Below are records to write out exactly; drop the pictures when you do.

= = = = = = =

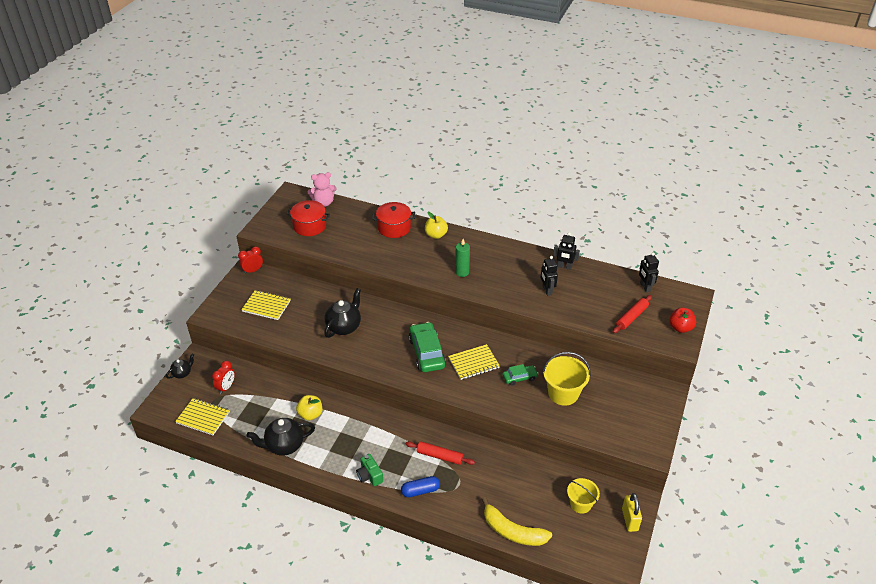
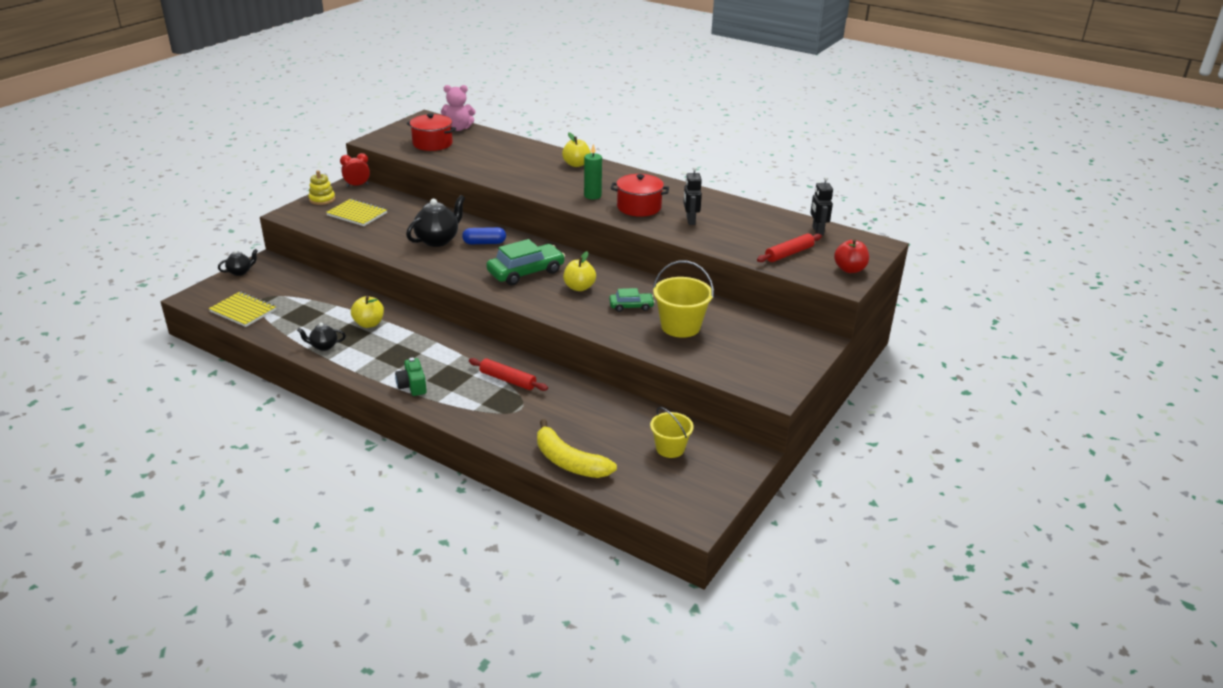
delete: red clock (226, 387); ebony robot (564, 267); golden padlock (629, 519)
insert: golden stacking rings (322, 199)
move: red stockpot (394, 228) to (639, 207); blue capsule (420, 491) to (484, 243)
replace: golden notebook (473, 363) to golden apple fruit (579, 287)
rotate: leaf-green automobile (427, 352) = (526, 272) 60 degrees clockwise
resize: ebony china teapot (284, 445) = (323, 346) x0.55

= = = = = = =

__Result of the exercise__
delete: red clock (226, 387); ebony robot (564, 267); golden padlock (629, 519)
insert: golden stacking rings (322, 199)
move: red stockpot (394, 228) to (639, 207); blue capsule (420, 491) to (484, 243)
replace: golden notebook (473, 363) to golden apple fruit (579, 287)
rotate: leaf-green automobile (427, 352) = (526, 272) 60 degrees clockwise
resize: ebony china teapot (284, 445) = (323, 346) x0.55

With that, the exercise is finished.